(Data entries)
=== Section Start ===
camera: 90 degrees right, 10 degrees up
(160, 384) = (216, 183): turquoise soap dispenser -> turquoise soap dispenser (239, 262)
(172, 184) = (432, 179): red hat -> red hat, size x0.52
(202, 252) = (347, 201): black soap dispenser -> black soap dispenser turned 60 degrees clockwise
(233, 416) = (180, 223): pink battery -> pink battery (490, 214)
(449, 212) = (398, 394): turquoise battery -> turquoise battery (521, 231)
=== Section End ===
> **Exercise**
Transcribe each entry word for word.

> **Answer box**
camera: 90 degrees right, 10 degrees up
(160, 384) = (216, 183): turquoise soap dispenser -> turquoise soap dispenser (239, 262)
(172, 184) = (432, 179): red hat -> red hat, size x0.52
(202, 252) = (347, 201): black soap dispenser -> black soap dispenser turned 60 degrees clockwise
(233, 416) = (180, 223): pink battery -> pink battery (490, 214)
(449, 212) = (398, 394): turquoise battery -> turquoise battery (521, 231)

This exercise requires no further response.